EXERCISE REQUIREMENTS: From the entries below, return exactly the lines beginning at the one that contains "orange star: moved 2 px right" and ending at the one that contains "brown triangle at", both of them included, and only those lines.

[SOURCE DATA]

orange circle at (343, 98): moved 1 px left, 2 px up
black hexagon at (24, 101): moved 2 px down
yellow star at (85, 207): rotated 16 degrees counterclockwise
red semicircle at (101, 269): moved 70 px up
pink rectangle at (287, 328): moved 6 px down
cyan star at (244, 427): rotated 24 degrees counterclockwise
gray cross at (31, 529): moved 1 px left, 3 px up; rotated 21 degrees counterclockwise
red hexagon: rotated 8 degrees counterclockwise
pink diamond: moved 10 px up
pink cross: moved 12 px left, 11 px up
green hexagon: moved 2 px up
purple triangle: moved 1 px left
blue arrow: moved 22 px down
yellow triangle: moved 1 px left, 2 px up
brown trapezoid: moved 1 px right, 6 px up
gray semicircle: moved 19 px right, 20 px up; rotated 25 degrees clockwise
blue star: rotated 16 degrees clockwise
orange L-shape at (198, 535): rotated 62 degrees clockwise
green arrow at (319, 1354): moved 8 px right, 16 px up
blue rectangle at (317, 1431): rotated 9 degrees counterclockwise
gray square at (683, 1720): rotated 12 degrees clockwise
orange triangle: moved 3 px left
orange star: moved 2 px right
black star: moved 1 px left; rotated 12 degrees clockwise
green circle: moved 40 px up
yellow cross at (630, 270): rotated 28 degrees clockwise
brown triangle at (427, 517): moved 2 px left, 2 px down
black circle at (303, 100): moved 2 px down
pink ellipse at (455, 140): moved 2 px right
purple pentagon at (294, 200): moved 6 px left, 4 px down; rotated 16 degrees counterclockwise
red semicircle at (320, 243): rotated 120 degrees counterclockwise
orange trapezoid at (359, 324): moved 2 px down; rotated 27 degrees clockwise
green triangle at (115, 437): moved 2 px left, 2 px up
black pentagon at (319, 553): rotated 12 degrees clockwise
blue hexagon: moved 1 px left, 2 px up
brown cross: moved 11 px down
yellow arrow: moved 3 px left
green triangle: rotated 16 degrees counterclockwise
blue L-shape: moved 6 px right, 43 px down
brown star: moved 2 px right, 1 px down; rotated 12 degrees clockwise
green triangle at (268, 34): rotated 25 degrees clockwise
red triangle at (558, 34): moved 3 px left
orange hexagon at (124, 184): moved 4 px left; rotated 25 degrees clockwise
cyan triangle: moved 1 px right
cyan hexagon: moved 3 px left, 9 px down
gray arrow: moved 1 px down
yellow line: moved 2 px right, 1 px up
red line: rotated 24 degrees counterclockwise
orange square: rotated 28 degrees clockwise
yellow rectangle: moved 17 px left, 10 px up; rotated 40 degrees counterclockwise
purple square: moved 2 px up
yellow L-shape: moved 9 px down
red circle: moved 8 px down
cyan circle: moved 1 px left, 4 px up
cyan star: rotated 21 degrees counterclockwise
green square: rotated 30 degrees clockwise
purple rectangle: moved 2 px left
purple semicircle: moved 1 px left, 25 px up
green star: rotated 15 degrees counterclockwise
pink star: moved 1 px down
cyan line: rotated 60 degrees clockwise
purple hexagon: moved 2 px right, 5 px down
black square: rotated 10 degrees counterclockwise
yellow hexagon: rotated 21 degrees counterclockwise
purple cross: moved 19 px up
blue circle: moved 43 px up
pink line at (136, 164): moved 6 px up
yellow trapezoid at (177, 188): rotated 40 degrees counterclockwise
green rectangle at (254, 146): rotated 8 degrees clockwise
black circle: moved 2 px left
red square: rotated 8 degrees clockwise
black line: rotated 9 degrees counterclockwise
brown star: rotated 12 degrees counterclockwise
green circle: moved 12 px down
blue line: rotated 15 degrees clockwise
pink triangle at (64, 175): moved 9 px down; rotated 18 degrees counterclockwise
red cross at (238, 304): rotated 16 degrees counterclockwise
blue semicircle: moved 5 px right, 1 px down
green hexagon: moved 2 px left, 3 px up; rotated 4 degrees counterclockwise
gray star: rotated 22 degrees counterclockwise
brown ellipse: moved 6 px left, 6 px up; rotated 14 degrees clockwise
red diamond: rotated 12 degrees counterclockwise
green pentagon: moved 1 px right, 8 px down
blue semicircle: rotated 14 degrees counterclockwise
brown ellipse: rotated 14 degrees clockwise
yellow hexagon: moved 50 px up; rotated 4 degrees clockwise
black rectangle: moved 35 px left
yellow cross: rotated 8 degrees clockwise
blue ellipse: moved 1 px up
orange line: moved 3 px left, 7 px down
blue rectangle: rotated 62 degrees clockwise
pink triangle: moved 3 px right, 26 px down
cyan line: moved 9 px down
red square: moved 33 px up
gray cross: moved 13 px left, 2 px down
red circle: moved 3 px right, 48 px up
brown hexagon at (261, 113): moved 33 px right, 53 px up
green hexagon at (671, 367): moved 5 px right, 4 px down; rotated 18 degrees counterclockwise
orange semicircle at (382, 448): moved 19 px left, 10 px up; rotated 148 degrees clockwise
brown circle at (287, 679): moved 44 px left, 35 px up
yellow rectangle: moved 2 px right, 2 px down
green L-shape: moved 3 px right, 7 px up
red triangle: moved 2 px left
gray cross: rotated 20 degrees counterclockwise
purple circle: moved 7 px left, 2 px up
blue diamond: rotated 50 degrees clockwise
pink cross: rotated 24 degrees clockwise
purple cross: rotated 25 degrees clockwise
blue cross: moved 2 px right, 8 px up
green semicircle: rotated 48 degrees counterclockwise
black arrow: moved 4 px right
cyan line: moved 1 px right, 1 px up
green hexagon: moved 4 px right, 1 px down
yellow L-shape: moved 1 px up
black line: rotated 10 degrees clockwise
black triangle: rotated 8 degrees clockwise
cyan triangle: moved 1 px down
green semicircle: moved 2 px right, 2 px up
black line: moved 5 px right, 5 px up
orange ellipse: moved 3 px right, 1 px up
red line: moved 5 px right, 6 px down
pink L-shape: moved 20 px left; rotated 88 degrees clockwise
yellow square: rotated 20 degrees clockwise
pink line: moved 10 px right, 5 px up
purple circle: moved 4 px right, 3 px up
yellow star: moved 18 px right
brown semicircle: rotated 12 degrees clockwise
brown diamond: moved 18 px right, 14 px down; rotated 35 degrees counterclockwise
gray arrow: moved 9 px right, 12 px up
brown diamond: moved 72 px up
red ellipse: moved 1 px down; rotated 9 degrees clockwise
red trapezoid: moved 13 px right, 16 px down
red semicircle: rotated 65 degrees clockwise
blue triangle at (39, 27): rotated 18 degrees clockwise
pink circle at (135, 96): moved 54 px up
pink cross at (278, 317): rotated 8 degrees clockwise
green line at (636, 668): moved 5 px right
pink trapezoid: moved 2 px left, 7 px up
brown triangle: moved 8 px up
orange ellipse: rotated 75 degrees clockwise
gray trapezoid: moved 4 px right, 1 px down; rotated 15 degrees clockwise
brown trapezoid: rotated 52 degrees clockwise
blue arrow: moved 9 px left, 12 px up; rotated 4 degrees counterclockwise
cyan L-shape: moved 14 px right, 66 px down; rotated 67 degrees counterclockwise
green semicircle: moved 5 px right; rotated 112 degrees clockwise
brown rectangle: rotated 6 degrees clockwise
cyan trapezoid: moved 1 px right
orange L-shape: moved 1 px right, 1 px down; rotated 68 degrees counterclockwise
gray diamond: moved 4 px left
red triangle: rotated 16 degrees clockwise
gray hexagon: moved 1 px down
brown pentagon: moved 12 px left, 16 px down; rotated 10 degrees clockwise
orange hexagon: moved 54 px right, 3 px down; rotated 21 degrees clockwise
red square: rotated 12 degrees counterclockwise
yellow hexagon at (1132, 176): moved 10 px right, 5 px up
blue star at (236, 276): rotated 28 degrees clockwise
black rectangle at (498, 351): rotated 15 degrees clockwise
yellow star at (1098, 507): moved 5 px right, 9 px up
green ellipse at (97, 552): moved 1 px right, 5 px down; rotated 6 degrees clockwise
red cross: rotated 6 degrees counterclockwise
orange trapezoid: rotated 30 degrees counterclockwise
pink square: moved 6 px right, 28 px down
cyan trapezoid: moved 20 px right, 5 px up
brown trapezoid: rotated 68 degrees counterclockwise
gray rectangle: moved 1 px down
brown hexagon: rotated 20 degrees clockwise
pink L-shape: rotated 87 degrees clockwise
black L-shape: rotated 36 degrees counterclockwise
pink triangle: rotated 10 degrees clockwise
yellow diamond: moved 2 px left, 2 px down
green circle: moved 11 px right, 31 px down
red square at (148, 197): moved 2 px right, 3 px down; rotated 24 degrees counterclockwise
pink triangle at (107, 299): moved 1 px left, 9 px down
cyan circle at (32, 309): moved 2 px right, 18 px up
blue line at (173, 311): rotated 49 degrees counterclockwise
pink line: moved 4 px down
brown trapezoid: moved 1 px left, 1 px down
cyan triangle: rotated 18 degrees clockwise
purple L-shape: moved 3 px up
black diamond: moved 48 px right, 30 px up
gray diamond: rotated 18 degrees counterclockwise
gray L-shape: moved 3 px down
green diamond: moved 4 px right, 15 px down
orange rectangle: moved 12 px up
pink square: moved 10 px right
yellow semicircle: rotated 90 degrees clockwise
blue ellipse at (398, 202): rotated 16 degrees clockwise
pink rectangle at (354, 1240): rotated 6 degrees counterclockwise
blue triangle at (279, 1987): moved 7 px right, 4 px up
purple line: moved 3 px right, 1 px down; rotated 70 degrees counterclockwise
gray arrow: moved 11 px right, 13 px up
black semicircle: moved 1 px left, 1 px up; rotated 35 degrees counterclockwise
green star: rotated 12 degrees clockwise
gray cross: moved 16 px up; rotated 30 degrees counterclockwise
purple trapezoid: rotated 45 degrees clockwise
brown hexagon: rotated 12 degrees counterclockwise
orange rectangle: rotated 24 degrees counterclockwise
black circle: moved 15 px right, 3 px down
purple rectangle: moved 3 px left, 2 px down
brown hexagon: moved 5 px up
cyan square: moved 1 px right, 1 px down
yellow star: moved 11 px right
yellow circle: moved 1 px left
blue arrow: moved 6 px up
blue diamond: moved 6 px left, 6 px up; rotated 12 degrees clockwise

[/SOURCE DATA]

WRITTEN ANSWER:
orange star: moved 2 px right
black star: moved 1 px left; rotated 12 degrees clockwise
green circle: moved 40 px up
yellow cross at (630, 270): rotated 28 degrees clockwise
brown triangle at (427, 517): moved 2 px left, 2 px down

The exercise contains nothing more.